[Detected change data]
>>>>>
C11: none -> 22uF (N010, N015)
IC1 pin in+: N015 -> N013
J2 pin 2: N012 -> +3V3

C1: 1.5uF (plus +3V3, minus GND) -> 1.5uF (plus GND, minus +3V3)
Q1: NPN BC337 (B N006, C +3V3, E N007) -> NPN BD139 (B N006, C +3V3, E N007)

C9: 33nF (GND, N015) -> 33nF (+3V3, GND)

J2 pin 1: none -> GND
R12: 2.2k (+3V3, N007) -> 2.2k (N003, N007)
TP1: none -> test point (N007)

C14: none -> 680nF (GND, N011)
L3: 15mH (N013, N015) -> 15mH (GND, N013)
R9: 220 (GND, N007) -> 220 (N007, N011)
<<<<<
» EXERCISE REQUIREMENTS
Repeat the entries exactly, leaving nothing out.

» WRITTEN ANSWER
C11: none -> 22uF (N010, N015)
IC1 pin in+: N015 -> N013
J2 pin 2: N012 -> +3V3

C1: 1.5uF (plus +3V3, minus GND) -> 1.5uF (plus GND, minus +3V3)
Q1: NPN BC337 (B N006, C +3V3, E N007) -> NPN BD139 (B N006, C +3V3, E N007)

C9: 33nF (GND, N015) -> 33nF (+3V3, GND)

J2 pin 1: none -> GND
R12: 2.2k (+3V3, N007) -> 2.2k (N003, N007)
TP1: none -> test point (N007)

C14: none -> 680nF (GND, N011)
L3: 15mH (N013, N015) -> 15mH (GND, N013)
R9: 220 (GND, N007) -> 220 (N007, N011)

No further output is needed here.